ASSIGNED TASK: Give the data again in full, with every character unchanged.

___ DATA EXCERPTS ___

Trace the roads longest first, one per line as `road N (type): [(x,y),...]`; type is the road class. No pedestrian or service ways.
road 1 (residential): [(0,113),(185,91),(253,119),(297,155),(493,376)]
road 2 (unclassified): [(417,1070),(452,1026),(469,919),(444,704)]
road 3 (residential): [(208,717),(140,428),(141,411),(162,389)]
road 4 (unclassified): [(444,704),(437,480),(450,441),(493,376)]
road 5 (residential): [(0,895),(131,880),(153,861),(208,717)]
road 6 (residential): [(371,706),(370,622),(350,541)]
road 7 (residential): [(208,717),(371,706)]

___

SOLVED EXERCISE:
Trace the roads longest first, one per line as `road N (type): [(x,y),...]`; type is the road class. No pedestrian or service ways.
road 1 (residential): [(0,113),(185,91),(253,119),(297,155),(493,376)]
road 2 (unclassified): [(417,1070),(452,1026),(469,919),(444,704)]
road 3 (residential): [(208,717),(140,428),(141,411),(162,389)]
road 4 (unclassified): [(444,704),(437,480),(450,441),(493,376)]
road 5 (residential): [(0,895),(131,880),(153,861),(208,717)]
road 6 (residential): [(371,706),(370,622),(350,541)]
road 7 (residential): [(208,717),(371,706)]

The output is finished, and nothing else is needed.